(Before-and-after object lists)
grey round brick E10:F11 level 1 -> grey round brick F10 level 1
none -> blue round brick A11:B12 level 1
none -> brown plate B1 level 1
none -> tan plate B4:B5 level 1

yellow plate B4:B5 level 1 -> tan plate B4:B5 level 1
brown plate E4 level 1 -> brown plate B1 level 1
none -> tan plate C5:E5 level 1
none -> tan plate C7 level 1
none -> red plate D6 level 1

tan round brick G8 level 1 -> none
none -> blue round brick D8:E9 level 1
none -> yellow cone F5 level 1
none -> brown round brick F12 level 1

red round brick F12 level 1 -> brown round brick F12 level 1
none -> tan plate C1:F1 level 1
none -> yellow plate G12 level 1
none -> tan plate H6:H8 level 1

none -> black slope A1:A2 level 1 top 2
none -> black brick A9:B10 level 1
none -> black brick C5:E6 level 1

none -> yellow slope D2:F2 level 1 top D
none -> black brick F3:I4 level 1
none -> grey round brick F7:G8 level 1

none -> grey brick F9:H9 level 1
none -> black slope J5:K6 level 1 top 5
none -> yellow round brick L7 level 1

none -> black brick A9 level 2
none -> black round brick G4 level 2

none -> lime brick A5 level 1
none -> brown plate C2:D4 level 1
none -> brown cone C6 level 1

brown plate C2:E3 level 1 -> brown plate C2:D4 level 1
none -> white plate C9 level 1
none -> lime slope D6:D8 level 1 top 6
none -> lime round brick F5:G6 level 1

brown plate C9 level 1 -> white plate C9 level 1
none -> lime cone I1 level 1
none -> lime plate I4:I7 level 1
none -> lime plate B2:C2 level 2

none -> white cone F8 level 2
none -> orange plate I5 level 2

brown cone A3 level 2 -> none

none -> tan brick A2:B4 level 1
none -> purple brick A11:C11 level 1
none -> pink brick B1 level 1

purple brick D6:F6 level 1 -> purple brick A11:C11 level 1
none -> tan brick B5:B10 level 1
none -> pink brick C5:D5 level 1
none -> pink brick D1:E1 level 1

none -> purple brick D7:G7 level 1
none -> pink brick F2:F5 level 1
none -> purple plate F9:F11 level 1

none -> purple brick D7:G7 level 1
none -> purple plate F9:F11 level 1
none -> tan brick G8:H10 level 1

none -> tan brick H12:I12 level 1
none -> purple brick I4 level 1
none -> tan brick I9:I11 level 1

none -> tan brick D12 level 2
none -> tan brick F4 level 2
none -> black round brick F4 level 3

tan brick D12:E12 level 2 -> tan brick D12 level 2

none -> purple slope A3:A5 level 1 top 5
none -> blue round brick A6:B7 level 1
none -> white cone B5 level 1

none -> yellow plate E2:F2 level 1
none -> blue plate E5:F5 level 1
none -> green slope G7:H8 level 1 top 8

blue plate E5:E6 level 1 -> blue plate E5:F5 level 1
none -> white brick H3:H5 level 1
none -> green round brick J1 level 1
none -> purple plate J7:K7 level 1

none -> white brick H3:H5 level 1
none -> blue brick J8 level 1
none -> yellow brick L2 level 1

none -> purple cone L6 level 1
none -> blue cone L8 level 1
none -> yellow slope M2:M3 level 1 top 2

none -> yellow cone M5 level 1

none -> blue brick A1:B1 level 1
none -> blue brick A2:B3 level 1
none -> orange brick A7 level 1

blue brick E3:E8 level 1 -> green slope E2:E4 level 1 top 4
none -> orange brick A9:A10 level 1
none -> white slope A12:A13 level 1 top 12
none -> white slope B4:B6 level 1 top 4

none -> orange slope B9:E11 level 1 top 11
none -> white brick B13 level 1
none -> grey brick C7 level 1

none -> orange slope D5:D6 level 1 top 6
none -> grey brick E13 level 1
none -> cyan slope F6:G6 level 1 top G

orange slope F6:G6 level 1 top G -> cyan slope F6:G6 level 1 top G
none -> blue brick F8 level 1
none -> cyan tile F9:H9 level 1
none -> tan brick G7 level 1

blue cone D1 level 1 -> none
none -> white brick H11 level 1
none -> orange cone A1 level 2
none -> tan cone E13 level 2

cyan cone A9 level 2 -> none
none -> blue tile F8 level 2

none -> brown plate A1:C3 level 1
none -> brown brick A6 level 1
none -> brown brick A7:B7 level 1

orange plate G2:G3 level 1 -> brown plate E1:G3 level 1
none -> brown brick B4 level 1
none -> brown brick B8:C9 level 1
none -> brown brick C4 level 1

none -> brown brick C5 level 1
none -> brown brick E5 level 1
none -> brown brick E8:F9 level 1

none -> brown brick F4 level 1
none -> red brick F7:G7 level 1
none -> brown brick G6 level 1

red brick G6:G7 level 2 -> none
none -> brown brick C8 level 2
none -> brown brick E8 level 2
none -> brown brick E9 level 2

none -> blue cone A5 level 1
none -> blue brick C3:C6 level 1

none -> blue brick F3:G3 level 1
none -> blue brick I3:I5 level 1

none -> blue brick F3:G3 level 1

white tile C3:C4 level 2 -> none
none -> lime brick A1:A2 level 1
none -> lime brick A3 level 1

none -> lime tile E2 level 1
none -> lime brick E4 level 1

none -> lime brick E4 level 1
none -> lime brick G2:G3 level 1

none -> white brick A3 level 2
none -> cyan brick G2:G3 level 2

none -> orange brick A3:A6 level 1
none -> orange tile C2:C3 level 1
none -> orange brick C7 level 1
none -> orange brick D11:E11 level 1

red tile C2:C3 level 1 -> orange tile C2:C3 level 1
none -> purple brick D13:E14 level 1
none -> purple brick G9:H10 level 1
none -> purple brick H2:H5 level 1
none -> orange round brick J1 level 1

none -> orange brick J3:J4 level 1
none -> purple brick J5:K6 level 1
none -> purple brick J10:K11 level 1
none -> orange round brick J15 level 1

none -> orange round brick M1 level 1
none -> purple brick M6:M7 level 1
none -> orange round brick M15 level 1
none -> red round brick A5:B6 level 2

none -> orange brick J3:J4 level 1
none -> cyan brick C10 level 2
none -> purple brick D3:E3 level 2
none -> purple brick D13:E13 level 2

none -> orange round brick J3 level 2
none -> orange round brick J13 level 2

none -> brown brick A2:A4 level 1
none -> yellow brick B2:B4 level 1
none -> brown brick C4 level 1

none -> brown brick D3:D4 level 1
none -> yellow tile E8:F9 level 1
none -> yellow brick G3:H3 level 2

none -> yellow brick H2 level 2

WHAT TO PRODUCE = Pull out the lines above in which the word "tile" appears.

ANSWER TO THIS PROBLEM =
none -> cyan tile F9:H9 level 1
none -> blue tile F8 level 2
white tile C3:C4 level 2 -> none
none -> lime tile E2 level 1
none -> orange tile C2:C3 level 1
red tile C2:C3 level 1 -> orange tile C2:C3 level 1
none -> yellow tile E8:F9 level 1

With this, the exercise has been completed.